> **DATASET EXTRACT**
□ □ □ □ □

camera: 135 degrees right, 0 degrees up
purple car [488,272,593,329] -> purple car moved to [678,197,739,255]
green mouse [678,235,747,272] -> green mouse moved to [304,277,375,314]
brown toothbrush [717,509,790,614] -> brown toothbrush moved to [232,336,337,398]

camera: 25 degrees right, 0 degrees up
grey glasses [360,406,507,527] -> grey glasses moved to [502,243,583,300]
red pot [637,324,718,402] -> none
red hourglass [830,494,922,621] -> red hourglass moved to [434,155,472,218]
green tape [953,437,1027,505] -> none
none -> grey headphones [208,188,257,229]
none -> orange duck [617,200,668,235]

□ □ □ □ □

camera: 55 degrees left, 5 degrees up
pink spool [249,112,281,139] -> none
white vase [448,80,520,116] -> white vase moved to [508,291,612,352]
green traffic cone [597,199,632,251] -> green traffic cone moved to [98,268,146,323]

□ □ □ □ □

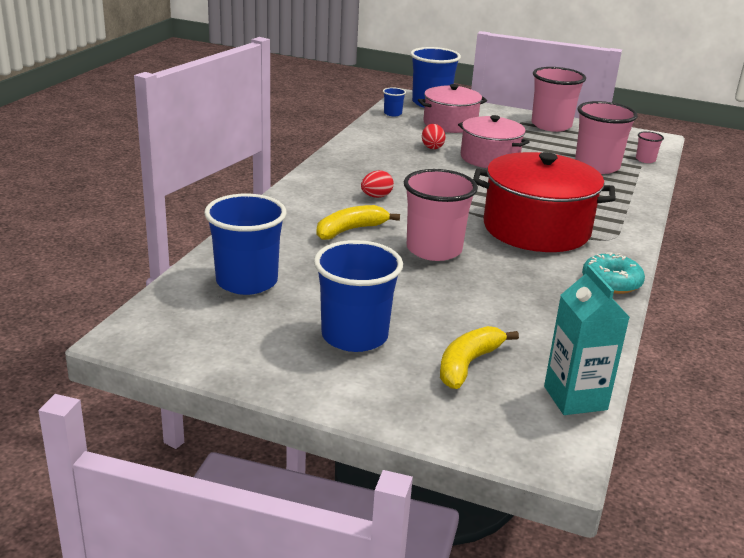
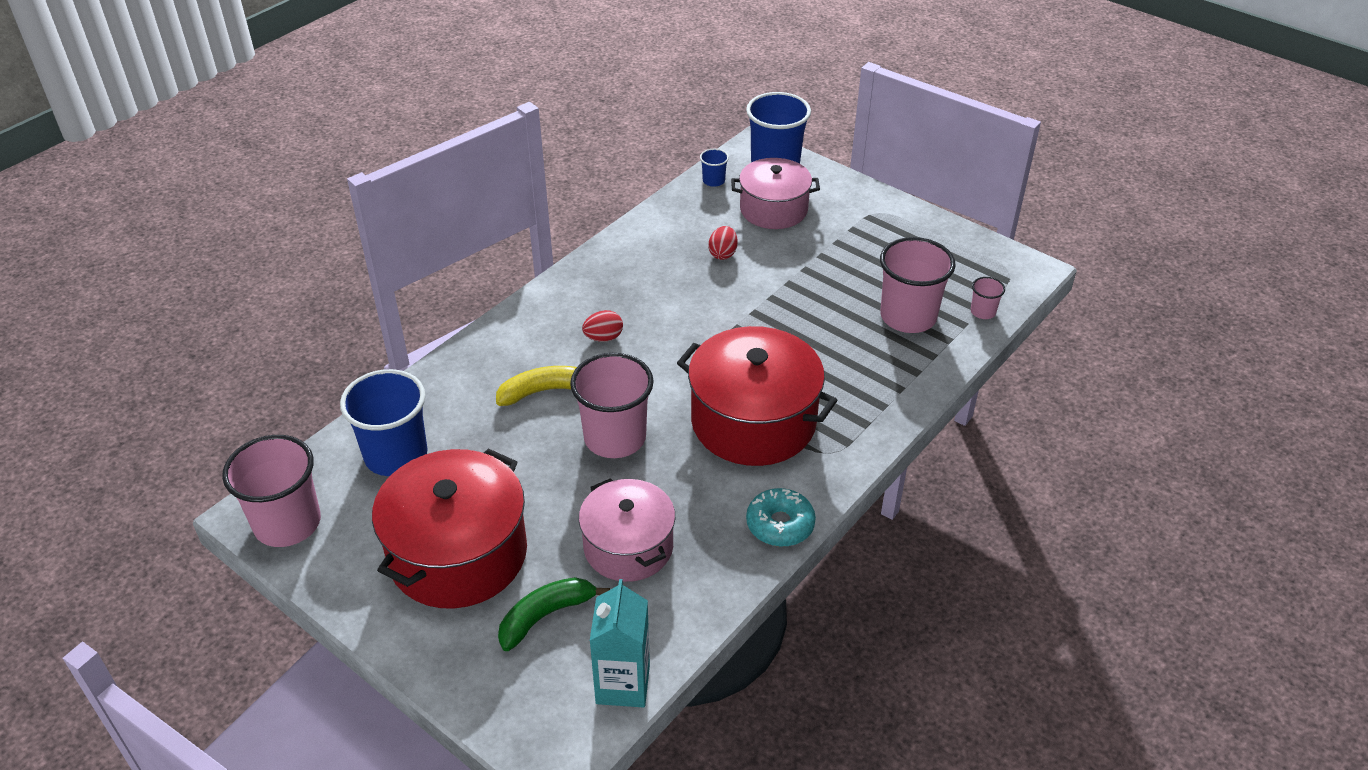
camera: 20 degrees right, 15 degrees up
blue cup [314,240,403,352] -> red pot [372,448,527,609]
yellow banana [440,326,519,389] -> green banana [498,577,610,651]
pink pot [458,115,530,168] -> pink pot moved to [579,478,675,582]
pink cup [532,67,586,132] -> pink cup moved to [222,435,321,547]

□ □ □ □ □

> **TASK DETAILS**
For this exercise, output exactly the lines above from the line with "camera: 135 degrees right, 0 degrees up" to the line with "none -> orange duck [617,200,668,235]", counting both, and leave out the rest.

> **EXERCISE RESULT**
camera: 135 degrees right, 0 degrees up
purple car [488,272,593,329] -> purple car moved to [678,197,739,255]
green mouse [678,235,747,272] -> green mouse moved to [304,277,375,314]
brown toothbrush [717,509,790,614] -> brown toothbrush moved to [232,336,337,398]

camera: 25 degrees right, 0 degrees up
grey glasses [360,406,507,527] -> grey glasses moved to [502,243,583,300]
red pot [637,324,718,402] -> none
red hourglass [830,494,922,621] -> red hourglass moved to [434,155,472,218]
green tape [953,437,1027,505] -> none
none -> grey headphones [208,188,257,229]
none -> orange duck [617,200,668,235]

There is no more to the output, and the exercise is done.